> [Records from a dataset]

[Start of Attachment]

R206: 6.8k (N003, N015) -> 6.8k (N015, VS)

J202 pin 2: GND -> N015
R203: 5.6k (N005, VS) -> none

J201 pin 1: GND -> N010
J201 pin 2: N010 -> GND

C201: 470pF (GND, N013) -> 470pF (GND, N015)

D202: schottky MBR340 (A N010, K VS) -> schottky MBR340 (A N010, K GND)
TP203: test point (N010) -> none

[End of Attachment]

> [ABOUT THIS TASK]
An exact copy of every record above is required.

> [EXERCISE ANSWER]
R206: 6.8k (N003, N015) -> 6.8k (N015, VS)

J202 pin 2: GND -> N015
R203: 5.6k (N005, VS) -> none

J201 pin 1: GND -> N010
J201 pin 2: N010 -> GND

C201: 470pF (GND, N013) -> 470pF (GND, N015)

D202: schottky MBR340 (A N010, K VS) -> schottky MBR340 (A N010, K GND)
TP203: test point (N010) -> none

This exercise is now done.